--- Your objective ---
Could you retype all of the entries exactly, without their pictures?

(Data extracted from a collection)

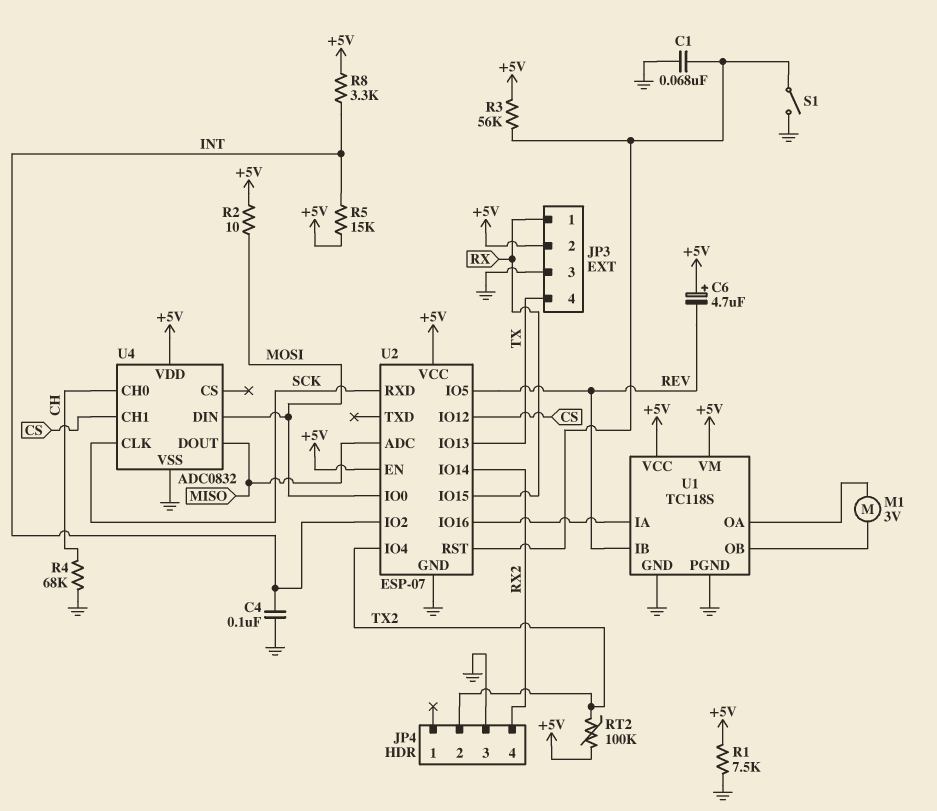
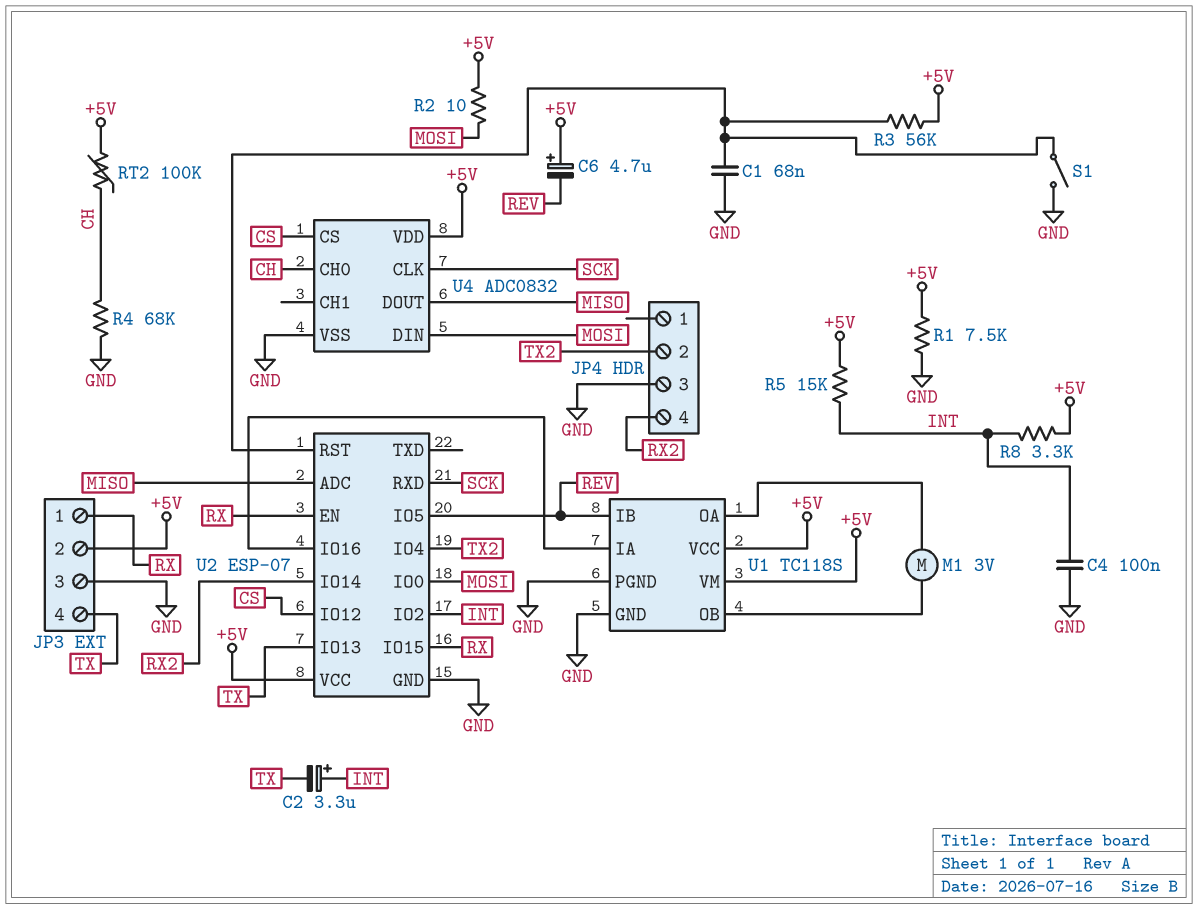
C2: none -> 3.3uF (plus INT, minus TX)
RT2: 100k (+5V, TX2) -> 100k (+5V, CH)
U2 pin EN: +5V -> RX
U4 pin CH1: CS -> none
U4 pin CS: none -> CS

--- Final answer ---
C2: none -> 3.3uF (plus INT, minus TX)
RT2: 100k (+5V, TX2) -> 100k (+5V, CH)
U2 pin EN: +5V -> RX
U4 pin CH1: CS -> none
U4 pin CS: none -> CS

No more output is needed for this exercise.